- [Exercise brief] Below are the records to retype. Keep every character exactly and leave out the pictures.

Object state comparisons:
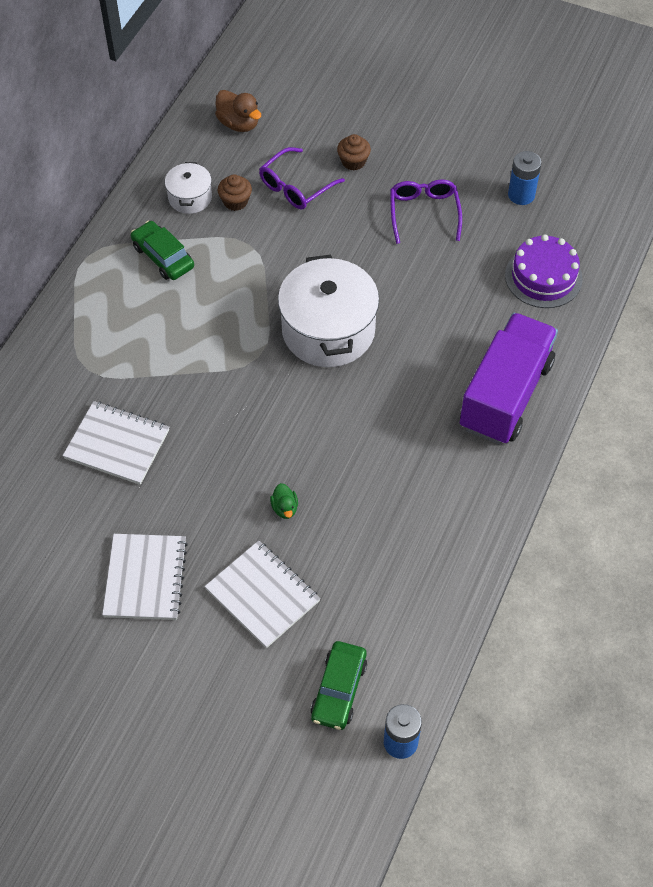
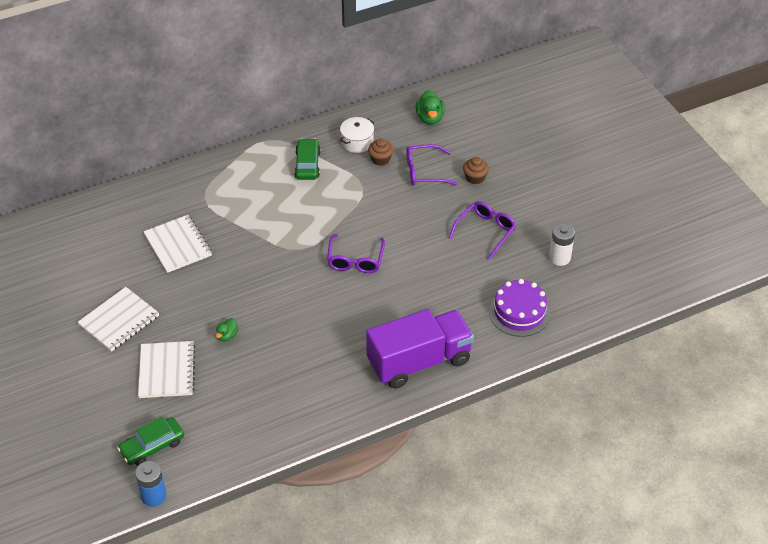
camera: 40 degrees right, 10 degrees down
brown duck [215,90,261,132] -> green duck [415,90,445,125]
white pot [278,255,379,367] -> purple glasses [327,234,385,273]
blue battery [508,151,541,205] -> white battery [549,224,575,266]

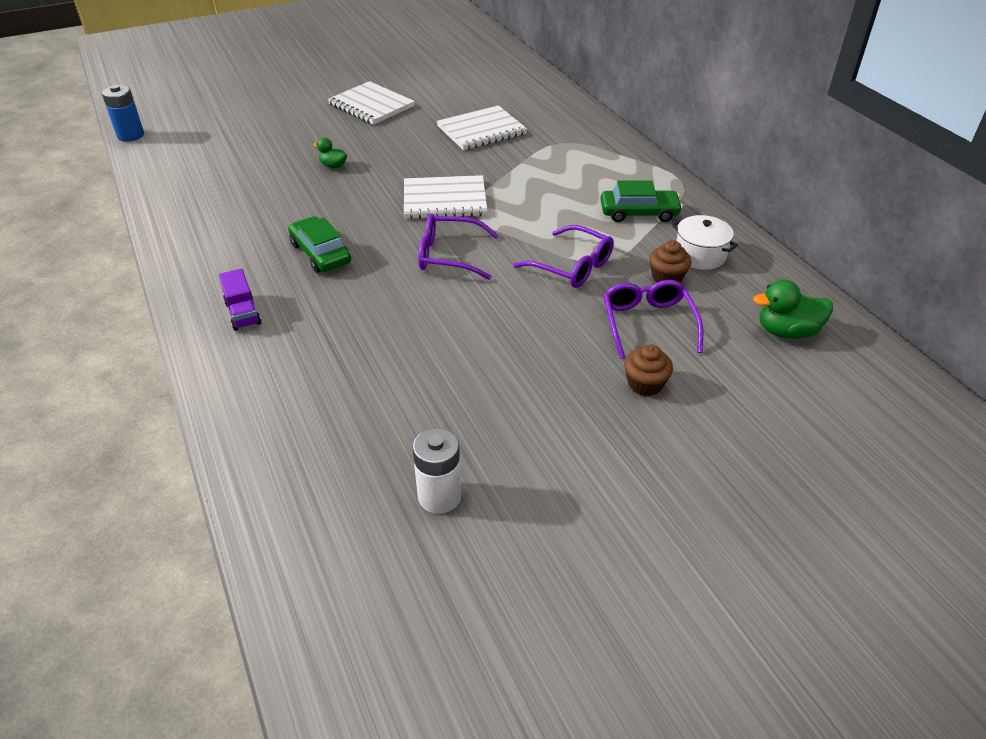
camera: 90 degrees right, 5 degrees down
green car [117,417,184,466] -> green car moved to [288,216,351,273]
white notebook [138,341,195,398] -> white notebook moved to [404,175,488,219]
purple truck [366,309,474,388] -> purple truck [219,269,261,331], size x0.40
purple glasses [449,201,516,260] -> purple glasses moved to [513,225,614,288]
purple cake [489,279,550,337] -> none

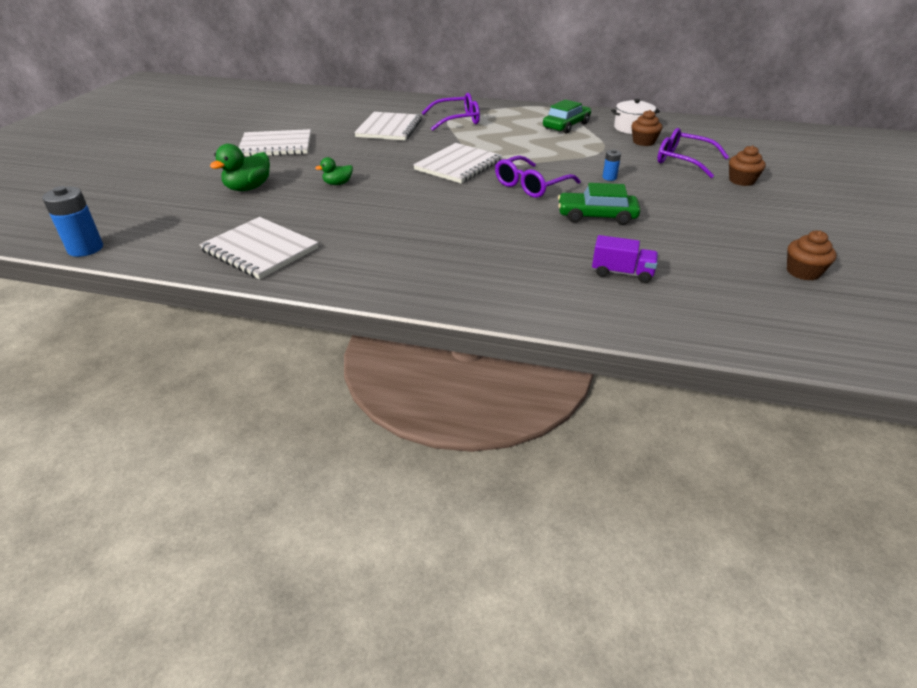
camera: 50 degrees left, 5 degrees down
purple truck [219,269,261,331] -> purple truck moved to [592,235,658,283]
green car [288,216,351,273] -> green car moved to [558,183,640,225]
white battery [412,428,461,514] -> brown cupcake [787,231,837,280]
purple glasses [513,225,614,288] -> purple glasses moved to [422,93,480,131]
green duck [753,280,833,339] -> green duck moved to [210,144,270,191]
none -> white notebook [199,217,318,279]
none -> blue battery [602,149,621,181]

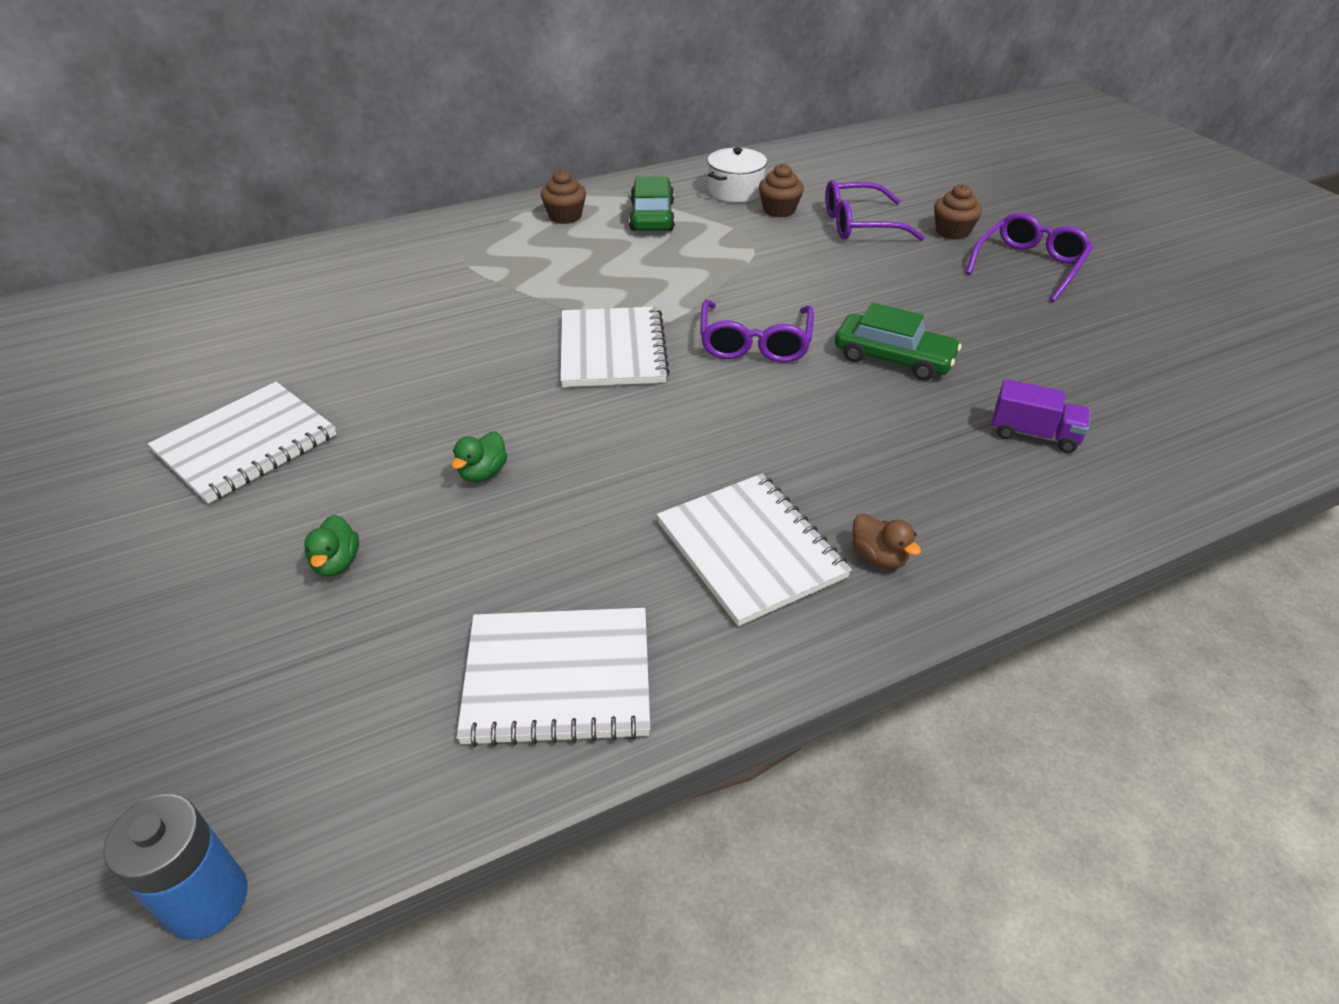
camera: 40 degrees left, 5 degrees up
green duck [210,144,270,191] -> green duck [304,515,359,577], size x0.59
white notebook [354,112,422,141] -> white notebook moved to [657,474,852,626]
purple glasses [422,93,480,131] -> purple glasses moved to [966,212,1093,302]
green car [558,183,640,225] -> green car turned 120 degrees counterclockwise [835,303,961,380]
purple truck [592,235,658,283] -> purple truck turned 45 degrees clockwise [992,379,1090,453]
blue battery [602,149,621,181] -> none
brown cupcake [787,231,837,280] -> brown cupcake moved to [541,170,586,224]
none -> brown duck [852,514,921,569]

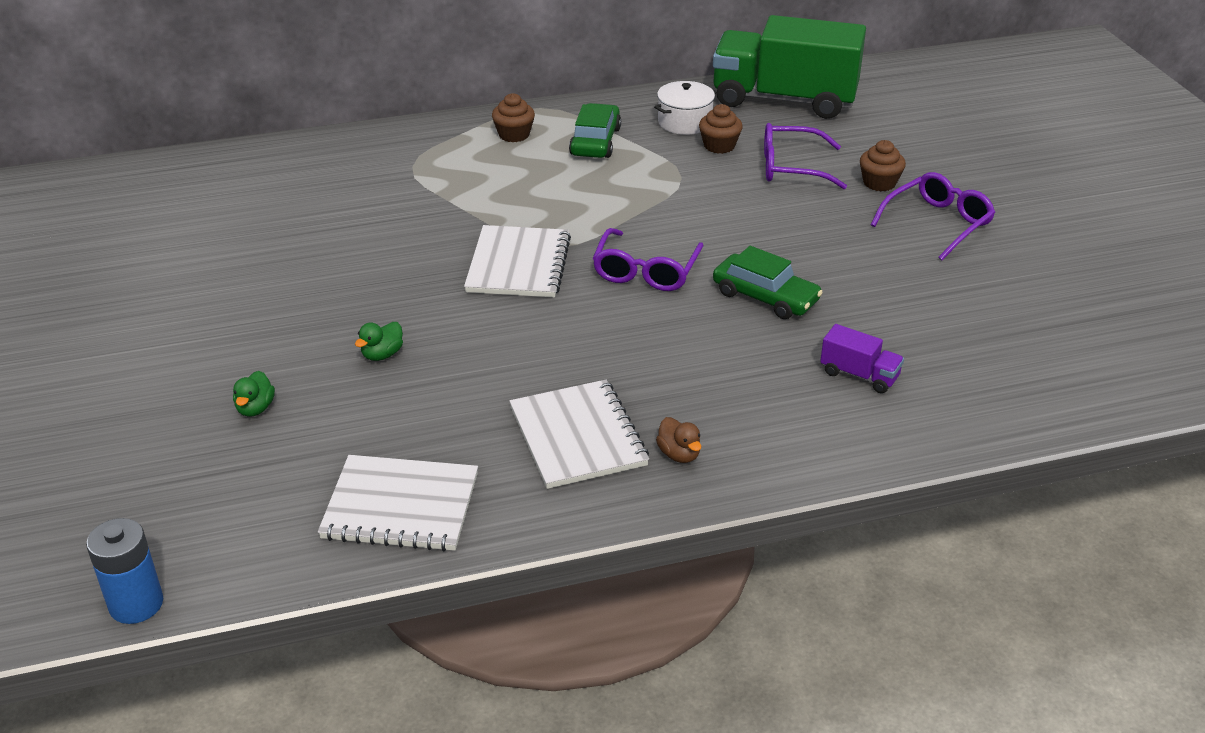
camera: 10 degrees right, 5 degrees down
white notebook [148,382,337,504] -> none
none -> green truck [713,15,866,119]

- [The answer]
camera: 40 degrees right, 10 degrees down
brown duck [215,90,261,132] -> green duck [415,90,445,125]
white pot [278,255,379,367] -> purple glasses [327,234,385,273]
blue battery [508,151,541,205] -> white battery [549,224,575,266]

camera: 90 degrees right, 5 degrees down
green car [117,417,184,466] -> green car moved to [288,216,351,273]
white notebook [138,341,195,398] -> white notebook moved to [404,175,488,219]
purple truck [366,309,474,388] -> purple truck [219,269,261,331], size x0.40
purple glasses [449,201,516,260] -> purple glasses moved to [513,225,614,288]
purple cake [489,279,550,337] -> none

camera: 50 degrees left, 5 degrees down
purple truck [219,269,261,331] -> purple truck moved to [592,235,658,283]
green car [288,216,351,273] -> green car moved to [558,183,640,225]
white battery [412,428,461,514] -> brown cupcake [787,231,837,280]
purple glasses [513,225,614,288] -> purple glasses moved to [422,93,480,131]
green duck [753,280,833,339] -> green duck moved to [210,144,270,191]
none -> white notebook [199,217,318,279]
none -> blue battery [602,149,621,181]

camera: 40 degrees left, 5 degrees up
green duck [210,144,270,191] -> green duck [304,515,359,577], size x0.59
white notebook [354,112,422,141] -> white notebook moved to [657,474,852,626]
purple glasses [422,93,480,131] -> purple glasses moved to [966,212,1093,302]
green car [558,183,640,225] -> green car turned 120 degrees counterclockwise [835,303,961,380]
purple truck [592,235,658,283] -> purple truck turned 45 degrees clockwise [992,379,1090,453]
blue battery [602,149,621,181] -> none
brown cupcake [787,231,837,280] -> brown cupcake moved to [541,170,586,224]
none -> brown duck [852,514,921,569]

camera: 10 degrees right, 5 degrees down
white notebook [148,382,337,504] -> none
none -> green truck [713,15,866,119]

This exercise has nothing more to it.